■ WHAT THIS TASK INVOLVES ■
What you produce should be an exact transcription of the data, minus any pictures.
☆ ☆ ☆ ☆ ☆ ☆ ☆
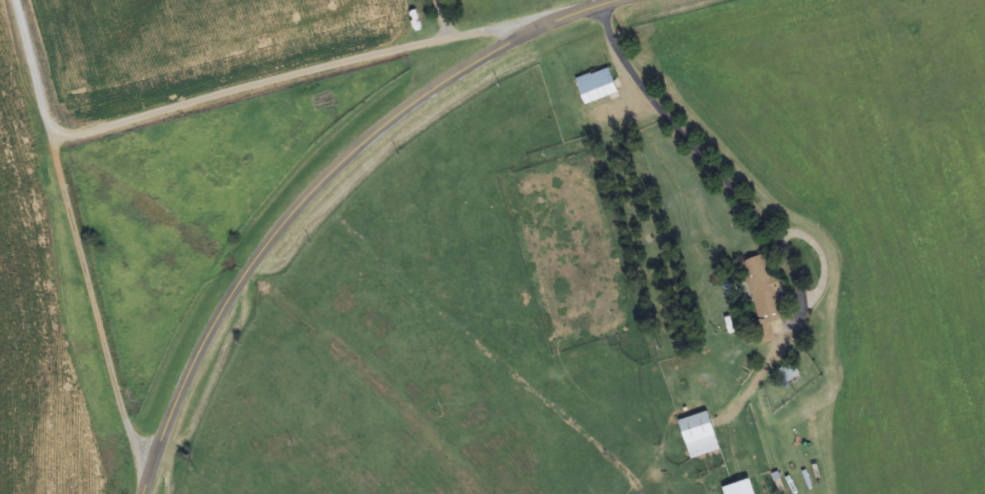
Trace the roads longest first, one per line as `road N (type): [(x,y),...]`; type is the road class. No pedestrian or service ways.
road 1 (tertiary): [(144,493),(188,371),(231,295),(281,225),(348,154),(457,69),(538,25),(621,0)]
road 2 (residential): [(171,415),(125,390),(102,288),(86,279),(68,152),(371,94),(397,115)]
road 3 (residential): [(594,8),(808,245),(816,285),(745,390)]

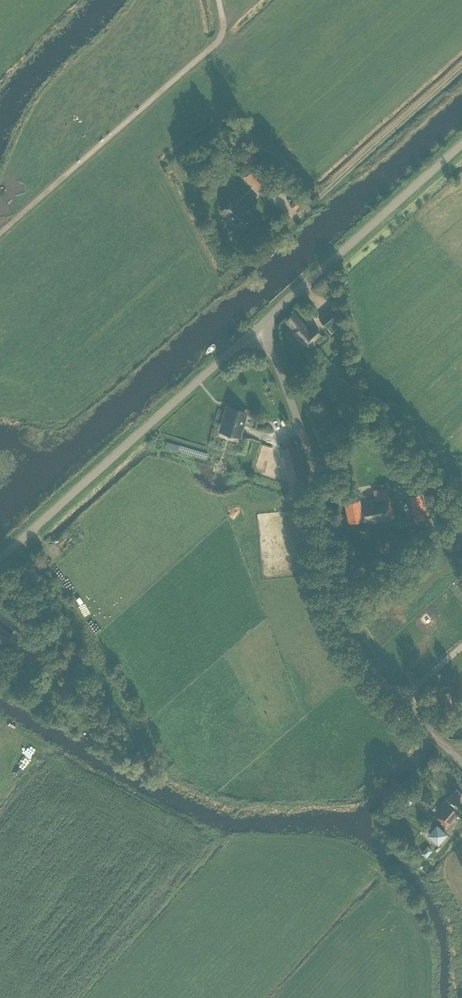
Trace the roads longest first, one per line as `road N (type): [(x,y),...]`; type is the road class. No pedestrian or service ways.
road 1 (unclassified): [(461,762),(377,676),(339,620),(310,455),(275,362),(254,331)]
road 2 (unclassified): [(0,560),(254,331)]
road 3 (unclassified): [(254,331),(461,144)]
road 4 (unclassified): [(308,204),(461,66)]

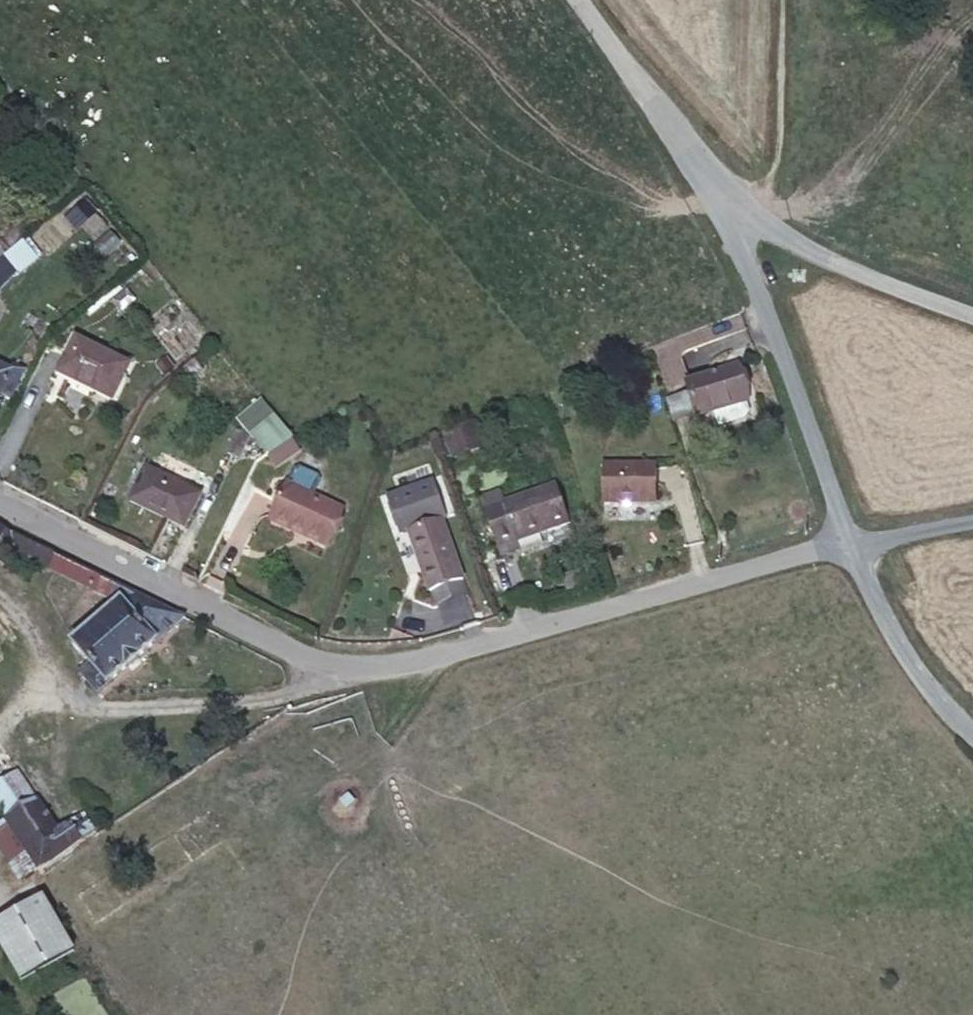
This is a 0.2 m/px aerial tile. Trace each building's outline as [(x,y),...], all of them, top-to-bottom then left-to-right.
[(83,199),(66,215),(91,242),(109,225),(83,199)] [(19,267),(7,254),(6,256),(0,260),(0,288),(19,267)] [(132,364),(76,336),(57,373),(113,401),(132,364)] [(12,371),(0,365),(0,395),(12,371)] [(748,402),(738,367),(687,381),(690,392),(697,416),(748,402)] [(697,416),(690,392),(666,398),(674,422),(697,416)] [(267,455),(292,438),(275,418),(252,435),(267,455)] [(451,455),(480,443),(473,424),(444,435),(451,455)] [(655,503),(655,464),(605,464),(604,503),(655,503)] [(184,528),(201,495),(146,467),(130,500),(184,528)] [(288,484),(311,495),(318,479),(316,475),(300,467),(295,469),(288,484)] [(311,495),(288,484),(271,516),(310,534),(308,538),(325,546),(342,509),(311,495)] [(503,502),(484,508),(500,556),(519,549),(515,535),(538,527),(540,533),(570,523),(556,484),(503,502)] [(503,502),(499,490),(480,496),(484,508),(503,502)] [(310,534),(271,516),(270,520),(308,538),(310,534)] [(463,580),(443,520),(408,530),(429,593),(463,580)] [(98,694),(185,617),(61,556),(54,572),(116,602),(71,641),(96,669),(85,679),(98,694)] [(17,771),(0,782),(0,811),(38,868),(92,831),(81,814),(56,829),(17,771)] [(23,981),(73,948),(40,897),(0,923),(0,946),(23,981)] [(64,1014),(102,1014),(86,979),(54,993),(64,1014)]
☆ ☆ ☆ ☆ ☆ ☆ ☆
■ TASK RESPONSE ■
Trace the roads longest first, one per line as `road N (type): [(x,y),...]`; type is the road class. No pedestrian or service ways.
road 1 (tertiary): [(144,493),(188,371),(231,295),(281,225),(348,154),(457,69),(538,25),(621,0)]
road 2 (residential): [(171,415),(125,390),(102,288),(86,279),(68,152),(371,94),(397,115)]
road 3 (residential): [(594,8),(808,245),(816,285),(745,390)]

Trace the roads longest first, one per line as `road N (type): [(x,y),...]`; type is the road class. No pedestrian or service ways.
road 1 (unclassified): [(461,762),(377,676),(339,620),(310,455),(275,362),(254,331)]
road 2 (unclassified): [(0,560),(254,331)]
road 3 (unclassified): [(254,331),(461,144)]
road 4 (unclassified): [(308,204),(461,66)]

This is a 0.2 m/px aerial tile. Trace each building's outline as [(x,y),...], all of them, top-to-bottom then left-to-right.
[(83,199),(66,215),(91,242),(109,225),(83,199)] [(19,267),(7,254),(6,256),(0,260),(0,288),(19,267)] [(132,364),(76,336),(57,373),(113,401),(132,364)] [(12,371),(0,365),(0,395),(12,371)] [(748,402),(738,367),(687,381),(690,392),(697,416),(748,402)] [(697,416),(690,392),(666,398),(674,422),(697,416)] [(267,455),(292,438),(275,418),(252,435),(267,455)] [(451,455),(480,443),(473,424),(444,435),(451,455)] [(655,503),(655,464),(605,464),(604,503),(655,503)] [(184,528),(201,495),(146,467),(130,500),(184,528)] [(288,484),(311,495),(318,479),(316,475),(300,467),(295,469),(288,484)] [(311,495),(288,484),(271,516),(310,534),(308,538),(325,546),(342,509),(311,495)] [(503,502),(484,508),(500,556),(519,549),(515,535),(538,527),(540,533),(570,523),(556,484),(503,502)] [(503,502),(499,490),(480,496),(484,508),(503,502)] [(310,534),(271,516),(270,520),(308,538),(310,534)] [(463,580),(443,520),(408,530),(429,593),(463,580)] [(98,694),(185,617),(61,556),(54,572),(116,602),(71,641),(96,669),(85,679),(98,694)] [(17,771),(0,782),(0,811),(38,868),(92,831),(81,814),(56,829),(17,771)] [(23,981),(73,948),(40,897),(0,923),(0,946),(23,981)] [(64,1014),(102,1014),(86,979),(54,993),(64,1014)]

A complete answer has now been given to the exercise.